**Set task**
Report each line of the data below that contains the string "time", copying every such line in full. Matching is case-sensitive.

Data listing

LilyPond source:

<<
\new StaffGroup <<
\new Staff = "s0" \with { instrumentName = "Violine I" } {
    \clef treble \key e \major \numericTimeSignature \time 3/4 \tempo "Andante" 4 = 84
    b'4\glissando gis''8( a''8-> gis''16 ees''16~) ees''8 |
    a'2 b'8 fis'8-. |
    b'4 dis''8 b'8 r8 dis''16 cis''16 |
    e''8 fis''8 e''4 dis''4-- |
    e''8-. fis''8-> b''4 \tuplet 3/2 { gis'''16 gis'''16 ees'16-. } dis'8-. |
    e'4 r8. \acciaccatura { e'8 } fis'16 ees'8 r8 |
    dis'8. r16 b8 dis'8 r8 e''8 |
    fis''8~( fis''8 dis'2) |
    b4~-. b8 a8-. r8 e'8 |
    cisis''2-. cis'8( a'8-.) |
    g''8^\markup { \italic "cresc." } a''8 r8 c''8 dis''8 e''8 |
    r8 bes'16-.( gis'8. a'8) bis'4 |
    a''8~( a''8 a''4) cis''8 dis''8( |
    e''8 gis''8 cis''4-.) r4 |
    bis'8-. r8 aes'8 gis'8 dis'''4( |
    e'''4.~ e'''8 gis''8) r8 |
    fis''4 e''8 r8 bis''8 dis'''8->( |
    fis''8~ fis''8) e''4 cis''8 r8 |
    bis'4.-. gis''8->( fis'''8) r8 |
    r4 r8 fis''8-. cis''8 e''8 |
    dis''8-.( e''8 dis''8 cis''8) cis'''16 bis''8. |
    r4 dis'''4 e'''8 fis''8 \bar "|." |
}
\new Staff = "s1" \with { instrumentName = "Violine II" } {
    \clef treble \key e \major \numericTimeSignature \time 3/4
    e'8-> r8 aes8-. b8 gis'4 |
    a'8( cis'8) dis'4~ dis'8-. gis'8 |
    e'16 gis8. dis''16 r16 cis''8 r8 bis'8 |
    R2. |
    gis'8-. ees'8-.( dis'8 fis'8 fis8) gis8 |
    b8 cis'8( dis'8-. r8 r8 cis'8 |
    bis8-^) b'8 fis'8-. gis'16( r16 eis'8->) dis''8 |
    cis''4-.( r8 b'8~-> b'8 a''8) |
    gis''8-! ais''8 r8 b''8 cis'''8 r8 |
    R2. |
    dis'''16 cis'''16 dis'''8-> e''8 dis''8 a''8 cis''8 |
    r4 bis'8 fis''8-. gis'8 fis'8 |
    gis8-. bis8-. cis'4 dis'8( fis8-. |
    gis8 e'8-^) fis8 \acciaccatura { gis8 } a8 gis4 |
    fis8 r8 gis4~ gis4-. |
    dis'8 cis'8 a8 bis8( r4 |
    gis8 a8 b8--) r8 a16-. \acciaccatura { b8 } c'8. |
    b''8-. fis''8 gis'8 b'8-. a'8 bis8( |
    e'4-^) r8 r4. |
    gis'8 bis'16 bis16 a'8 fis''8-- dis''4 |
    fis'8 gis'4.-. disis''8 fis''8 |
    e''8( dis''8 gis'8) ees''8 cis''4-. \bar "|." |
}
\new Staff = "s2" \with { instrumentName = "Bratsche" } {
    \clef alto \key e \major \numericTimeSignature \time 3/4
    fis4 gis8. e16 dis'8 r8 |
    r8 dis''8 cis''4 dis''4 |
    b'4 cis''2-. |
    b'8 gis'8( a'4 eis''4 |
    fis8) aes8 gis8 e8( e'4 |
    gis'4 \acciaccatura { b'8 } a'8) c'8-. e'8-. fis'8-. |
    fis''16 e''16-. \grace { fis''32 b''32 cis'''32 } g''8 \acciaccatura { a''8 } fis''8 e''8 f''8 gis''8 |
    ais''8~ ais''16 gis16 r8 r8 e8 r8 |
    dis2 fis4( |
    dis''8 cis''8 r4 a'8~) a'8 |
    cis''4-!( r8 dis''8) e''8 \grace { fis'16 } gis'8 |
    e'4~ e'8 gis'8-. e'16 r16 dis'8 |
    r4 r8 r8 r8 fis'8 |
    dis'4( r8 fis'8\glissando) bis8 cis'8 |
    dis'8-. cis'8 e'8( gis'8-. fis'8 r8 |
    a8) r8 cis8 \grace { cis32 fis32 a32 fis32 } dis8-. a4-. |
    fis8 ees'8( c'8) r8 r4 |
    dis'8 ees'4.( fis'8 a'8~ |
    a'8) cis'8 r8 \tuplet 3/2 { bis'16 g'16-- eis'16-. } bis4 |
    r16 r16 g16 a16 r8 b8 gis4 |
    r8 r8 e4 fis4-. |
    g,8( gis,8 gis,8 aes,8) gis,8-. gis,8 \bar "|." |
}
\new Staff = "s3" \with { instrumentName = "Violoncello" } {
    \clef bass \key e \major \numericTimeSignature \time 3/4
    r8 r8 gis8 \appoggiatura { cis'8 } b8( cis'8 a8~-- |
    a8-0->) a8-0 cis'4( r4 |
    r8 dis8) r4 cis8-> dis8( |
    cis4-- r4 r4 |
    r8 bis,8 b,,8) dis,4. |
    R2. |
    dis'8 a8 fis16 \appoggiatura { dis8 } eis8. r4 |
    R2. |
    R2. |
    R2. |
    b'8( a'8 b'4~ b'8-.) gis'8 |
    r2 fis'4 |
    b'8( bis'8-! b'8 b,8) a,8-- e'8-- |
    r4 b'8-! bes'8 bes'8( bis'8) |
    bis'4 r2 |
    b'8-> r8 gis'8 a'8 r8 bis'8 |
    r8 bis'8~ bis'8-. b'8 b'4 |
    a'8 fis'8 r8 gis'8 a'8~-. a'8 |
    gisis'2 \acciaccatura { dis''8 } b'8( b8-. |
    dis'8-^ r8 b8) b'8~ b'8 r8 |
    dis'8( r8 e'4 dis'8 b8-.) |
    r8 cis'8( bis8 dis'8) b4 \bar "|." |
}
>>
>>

**Task output**
    \clef treble \key e \major \numericTimeSignature \time 3/4 \tempo "Andante" 4 = 84
    \clef treble \key e \major \numericTimeSignature \time 3/4
    \clef alto \key e \major \numericTimeSignature \time 3/4
    \clef bass \key e \major \numericTimeSignature \time 3/4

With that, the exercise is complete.